Directions for this task: Transcribe the line containing "boat (scarlet) 638, 271, 701, 322" and every line after it, exactly, through the end of the records.

Exercise material section start

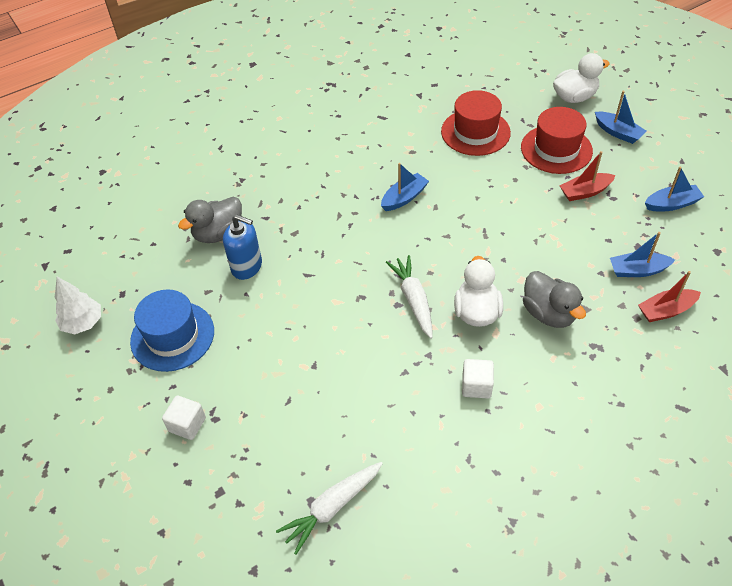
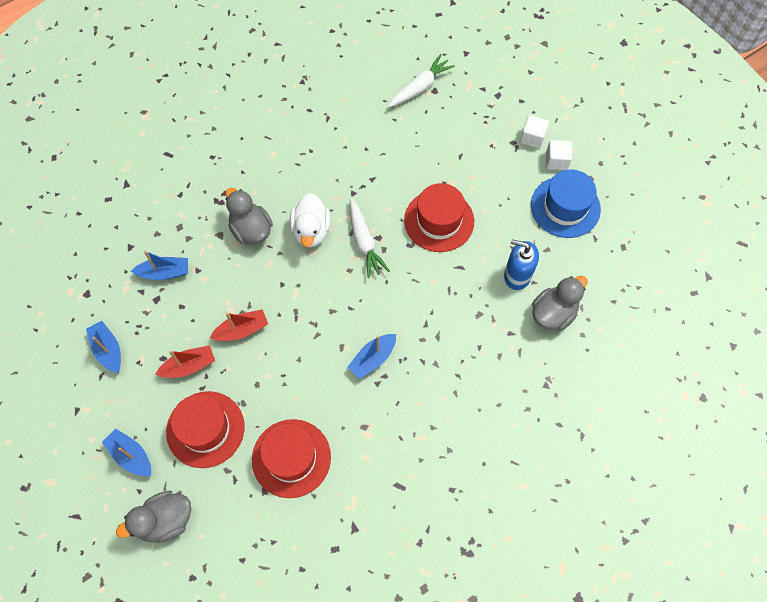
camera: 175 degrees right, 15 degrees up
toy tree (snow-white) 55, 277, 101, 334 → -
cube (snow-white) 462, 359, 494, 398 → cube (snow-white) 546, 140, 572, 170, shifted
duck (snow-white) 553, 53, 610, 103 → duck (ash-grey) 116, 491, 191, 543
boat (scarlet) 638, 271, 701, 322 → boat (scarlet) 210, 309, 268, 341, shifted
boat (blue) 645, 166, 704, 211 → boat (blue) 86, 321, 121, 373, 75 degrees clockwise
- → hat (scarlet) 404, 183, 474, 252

Exercise material section end

Task solution:
boat (scarlet) 638, 271, 701, 322 → boat (scarlet) 210, 309, 268, 341, shifted
boat (blue) 645, 166, 704, 211 → boat (blue) 86, 321, 121, 373, 75 degrees clockwise
- → hat (scarlet) 404, 183, 474, 252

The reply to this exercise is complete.